• EXERCISE GOAL: Only an exact copy of the lines beginning at the one that contains "<428,148> to <460,125>" and ending at the last line of the records below counts as the answer.

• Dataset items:
= Beginning of Section =

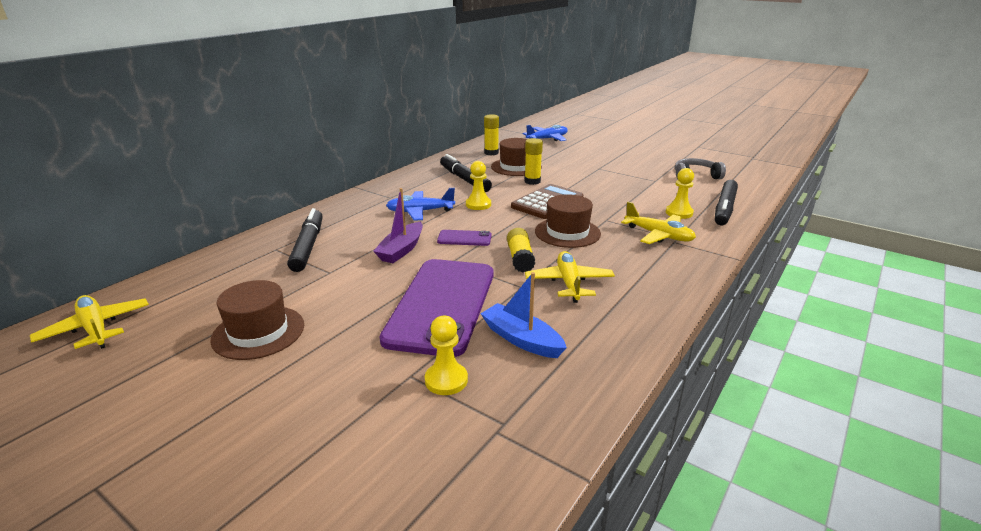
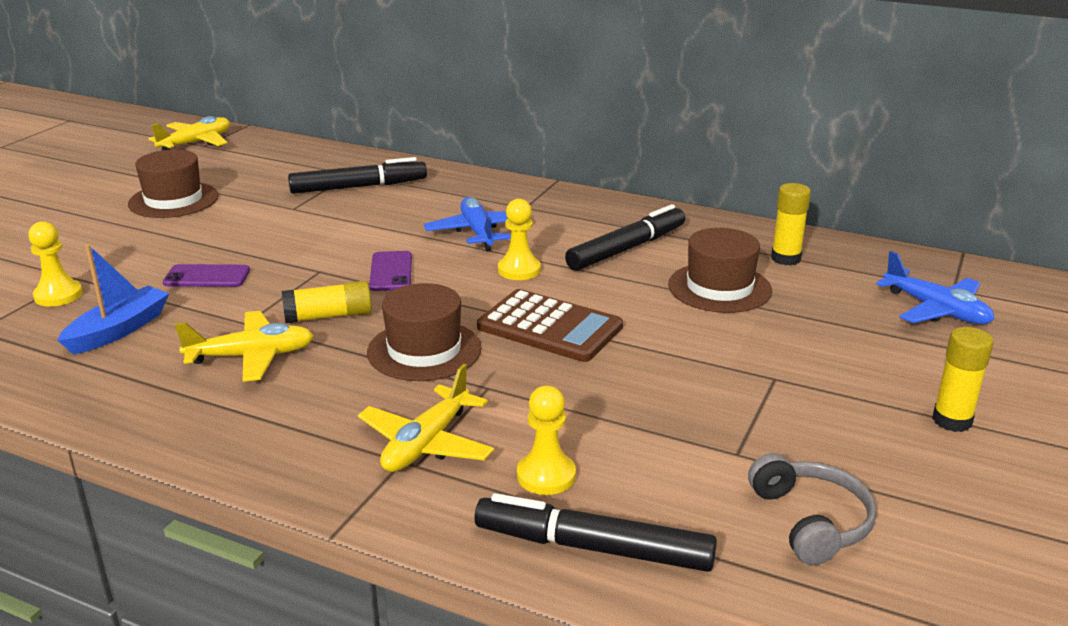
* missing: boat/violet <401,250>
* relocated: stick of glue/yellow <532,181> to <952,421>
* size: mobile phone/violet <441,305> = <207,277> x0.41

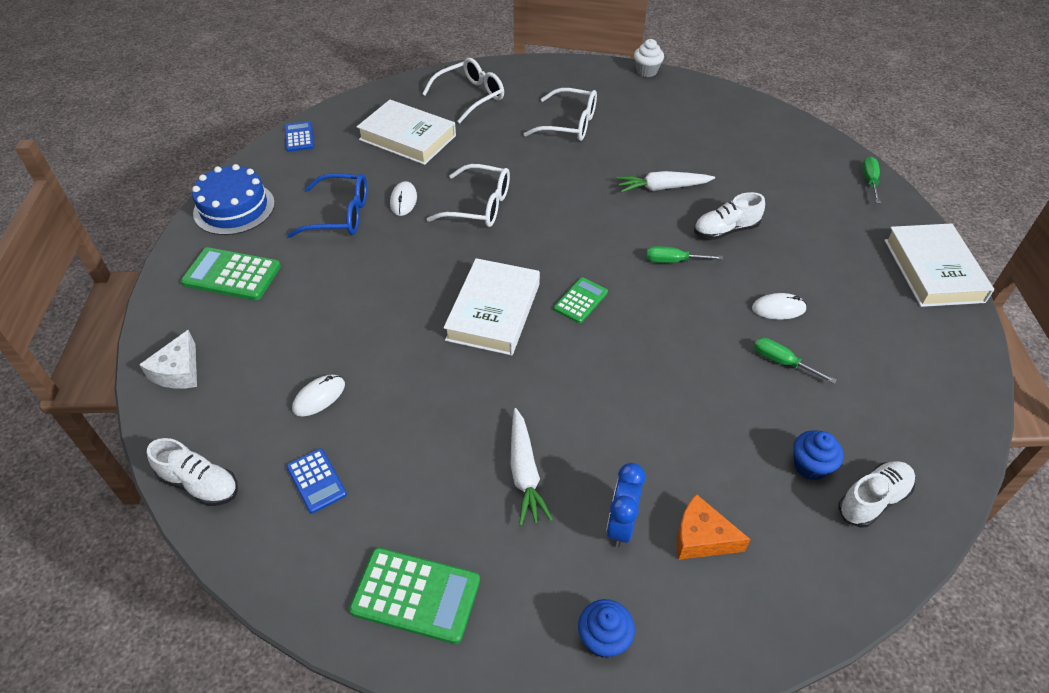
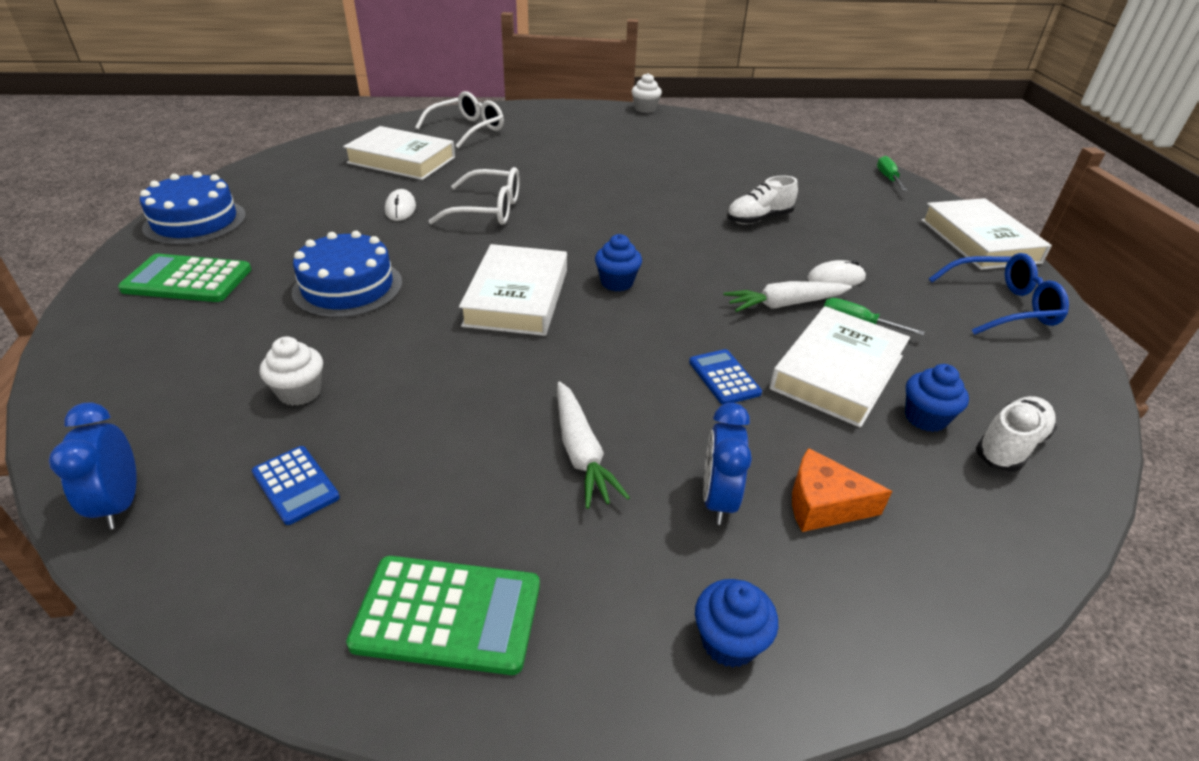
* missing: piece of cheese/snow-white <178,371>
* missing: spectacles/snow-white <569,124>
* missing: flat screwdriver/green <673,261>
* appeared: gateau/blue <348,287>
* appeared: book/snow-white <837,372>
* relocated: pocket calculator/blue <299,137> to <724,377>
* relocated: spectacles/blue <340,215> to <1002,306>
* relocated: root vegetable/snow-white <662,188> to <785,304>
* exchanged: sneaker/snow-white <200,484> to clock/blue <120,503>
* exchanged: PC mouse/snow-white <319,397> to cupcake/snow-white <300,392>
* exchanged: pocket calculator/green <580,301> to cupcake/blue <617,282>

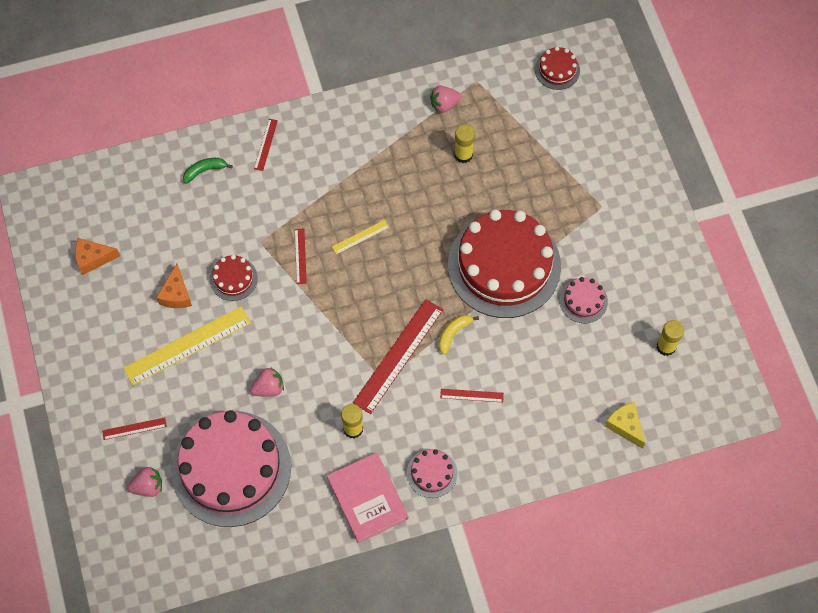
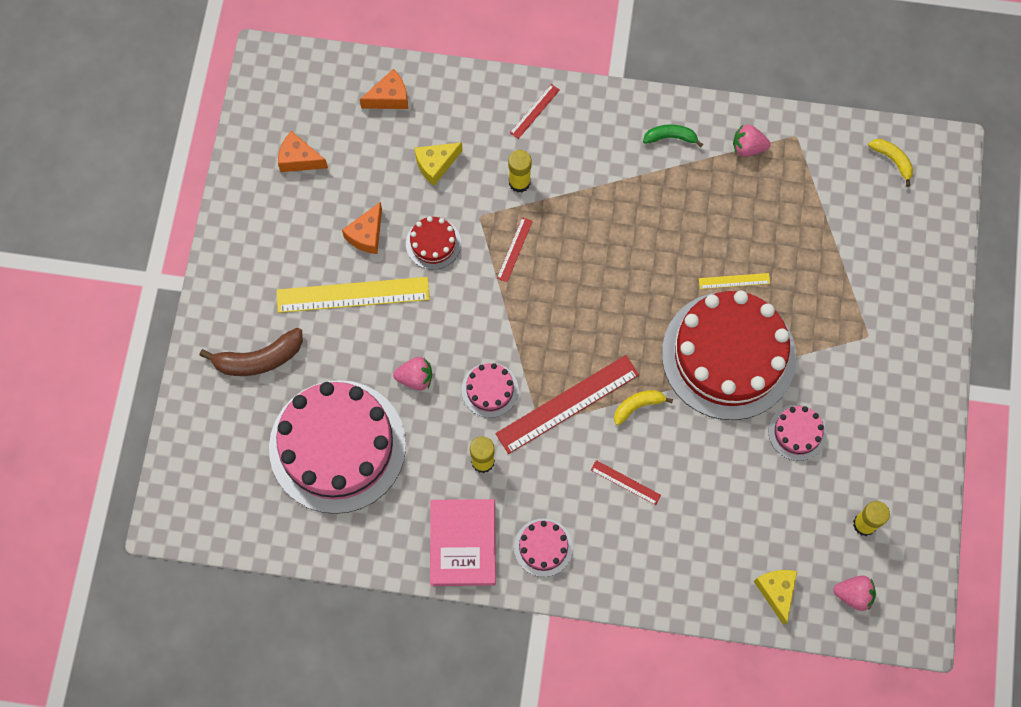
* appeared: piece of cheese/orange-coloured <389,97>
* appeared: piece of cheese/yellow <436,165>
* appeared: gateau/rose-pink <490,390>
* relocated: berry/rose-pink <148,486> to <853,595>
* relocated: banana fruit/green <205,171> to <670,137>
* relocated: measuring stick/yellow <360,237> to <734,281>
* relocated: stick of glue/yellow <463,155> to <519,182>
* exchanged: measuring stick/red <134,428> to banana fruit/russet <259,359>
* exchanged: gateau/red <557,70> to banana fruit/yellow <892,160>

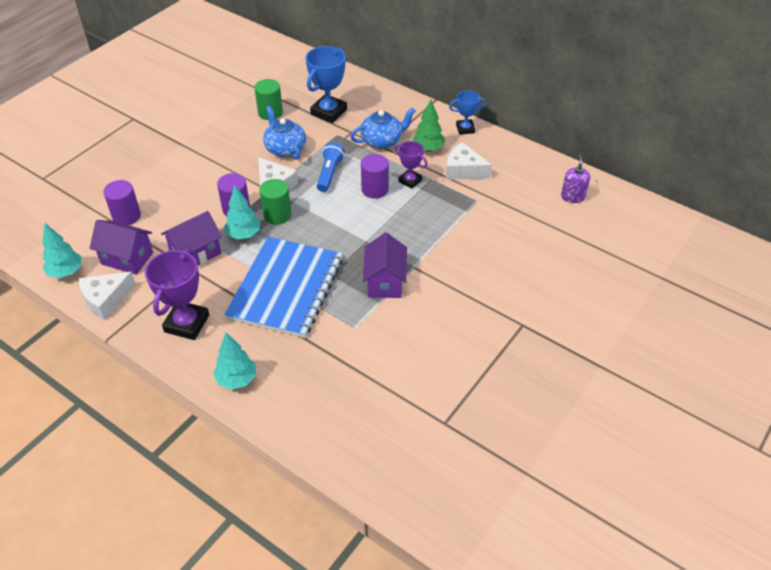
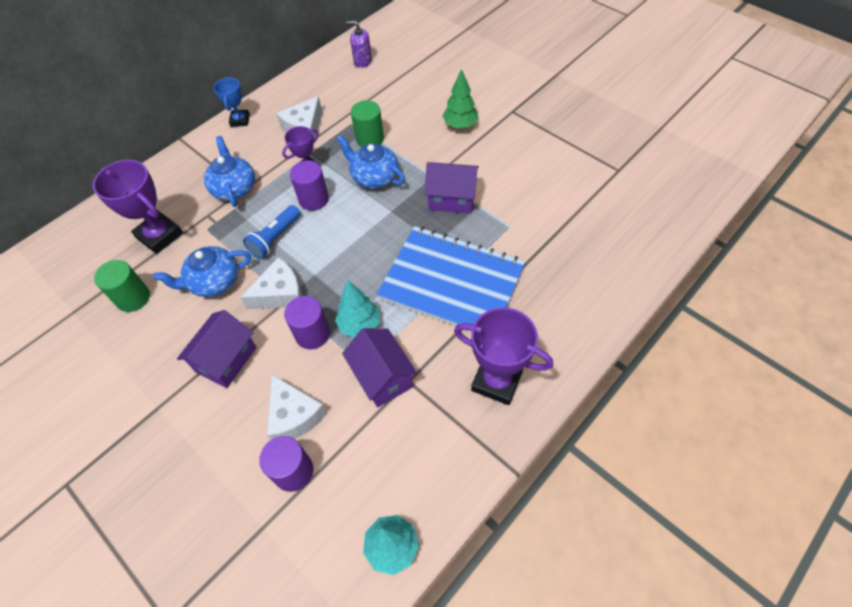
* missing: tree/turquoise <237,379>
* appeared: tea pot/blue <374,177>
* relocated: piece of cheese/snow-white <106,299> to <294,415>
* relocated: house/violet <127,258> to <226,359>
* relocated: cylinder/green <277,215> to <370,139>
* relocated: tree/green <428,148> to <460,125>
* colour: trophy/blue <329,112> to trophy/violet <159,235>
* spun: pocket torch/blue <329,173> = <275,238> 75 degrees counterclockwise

= End of Section =

• SOLUTION TO THE EXERCISE:
* relocated: tree/green <428,148> to <460,125>
* colour: trophy/blue <329,112> to trophy/violet <159,235>
* spun: pocket torch/blue <329,173> = <275,238> 75 degrees counterclockwise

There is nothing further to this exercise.